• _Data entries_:
________________
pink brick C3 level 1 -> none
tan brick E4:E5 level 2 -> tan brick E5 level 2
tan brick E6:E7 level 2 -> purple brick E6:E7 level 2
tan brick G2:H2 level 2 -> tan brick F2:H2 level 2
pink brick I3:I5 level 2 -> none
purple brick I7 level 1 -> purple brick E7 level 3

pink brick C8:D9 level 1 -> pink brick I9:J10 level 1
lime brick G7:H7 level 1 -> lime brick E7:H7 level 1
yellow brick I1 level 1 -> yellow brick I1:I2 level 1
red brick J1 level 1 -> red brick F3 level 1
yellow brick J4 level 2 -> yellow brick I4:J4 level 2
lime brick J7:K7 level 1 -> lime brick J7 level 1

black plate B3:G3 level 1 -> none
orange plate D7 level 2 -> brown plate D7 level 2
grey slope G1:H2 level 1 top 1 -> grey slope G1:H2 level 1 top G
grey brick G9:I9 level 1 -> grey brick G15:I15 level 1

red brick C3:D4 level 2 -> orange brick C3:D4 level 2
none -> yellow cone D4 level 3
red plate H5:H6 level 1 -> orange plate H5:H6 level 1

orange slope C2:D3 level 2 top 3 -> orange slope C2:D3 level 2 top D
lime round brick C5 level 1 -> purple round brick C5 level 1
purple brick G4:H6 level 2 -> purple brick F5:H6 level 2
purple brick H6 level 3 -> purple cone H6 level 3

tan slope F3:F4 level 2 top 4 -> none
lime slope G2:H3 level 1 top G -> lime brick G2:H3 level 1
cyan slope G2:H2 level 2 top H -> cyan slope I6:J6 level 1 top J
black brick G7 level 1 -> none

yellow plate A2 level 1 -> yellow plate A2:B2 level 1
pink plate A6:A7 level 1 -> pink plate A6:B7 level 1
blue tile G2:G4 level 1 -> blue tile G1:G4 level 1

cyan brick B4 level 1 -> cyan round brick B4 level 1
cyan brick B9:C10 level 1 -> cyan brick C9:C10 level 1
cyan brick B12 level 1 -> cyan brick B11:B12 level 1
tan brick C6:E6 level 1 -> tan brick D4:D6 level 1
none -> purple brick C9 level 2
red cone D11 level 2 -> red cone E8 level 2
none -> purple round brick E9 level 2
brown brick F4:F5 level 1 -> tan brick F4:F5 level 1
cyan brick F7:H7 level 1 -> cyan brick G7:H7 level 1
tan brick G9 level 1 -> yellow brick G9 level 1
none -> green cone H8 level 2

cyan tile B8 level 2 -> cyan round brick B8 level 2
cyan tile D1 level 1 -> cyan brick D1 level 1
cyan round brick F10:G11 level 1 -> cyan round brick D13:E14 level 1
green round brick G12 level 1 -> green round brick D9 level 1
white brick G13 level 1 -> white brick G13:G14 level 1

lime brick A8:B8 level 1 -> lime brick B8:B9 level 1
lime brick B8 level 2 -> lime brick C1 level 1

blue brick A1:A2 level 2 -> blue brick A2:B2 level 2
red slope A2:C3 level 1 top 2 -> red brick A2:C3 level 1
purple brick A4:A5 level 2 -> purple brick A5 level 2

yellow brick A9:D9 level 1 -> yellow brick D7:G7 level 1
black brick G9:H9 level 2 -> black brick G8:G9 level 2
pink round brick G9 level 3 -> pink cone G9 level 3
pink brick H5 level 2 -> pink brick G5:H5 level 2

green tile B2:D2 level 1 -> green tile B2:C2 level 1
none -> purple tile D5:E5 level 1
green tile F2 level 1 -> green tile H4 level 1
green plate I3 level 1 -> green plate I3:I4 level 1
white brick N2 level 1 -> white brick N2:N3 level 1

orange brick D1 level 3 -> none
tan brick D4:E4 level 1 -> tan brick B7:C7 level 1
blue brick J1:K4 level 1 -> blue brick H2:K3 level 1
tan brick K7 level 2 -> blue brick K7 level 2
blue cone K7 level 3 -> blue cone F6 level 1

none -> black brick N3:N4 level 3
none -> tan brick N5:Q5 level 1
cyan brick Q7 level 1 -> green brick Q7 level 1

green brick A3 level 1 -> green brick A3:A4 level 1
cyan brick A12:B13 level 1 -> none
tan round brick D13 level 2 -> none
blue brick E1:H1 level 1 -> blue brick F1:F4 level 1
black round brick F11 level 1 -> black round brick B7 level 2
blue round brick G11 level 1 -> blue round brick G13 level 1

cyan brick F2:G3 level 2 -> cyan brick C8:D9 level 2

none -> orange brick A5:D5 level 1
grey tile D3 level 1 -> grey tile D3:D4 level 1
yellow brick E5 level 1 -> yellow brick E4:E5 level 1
________________
Start at the first line of the entries and stop at the line with "pink brick I3:I5 level 2 -> none". Retype each of those lines exactly, both ends included.

• _WRITTEN REPLY_:
pink brick C3 level 1 -> none
tan brick E4:E5 level 2 -> tan brick E5 level 2
tan brick E6:E7 level 2 -> purple brick E6:E7 level 2
tan brick G2:H2 level 2 -> tan brick F2:H2 level 2
pink brick I3:I5 level 2 -> none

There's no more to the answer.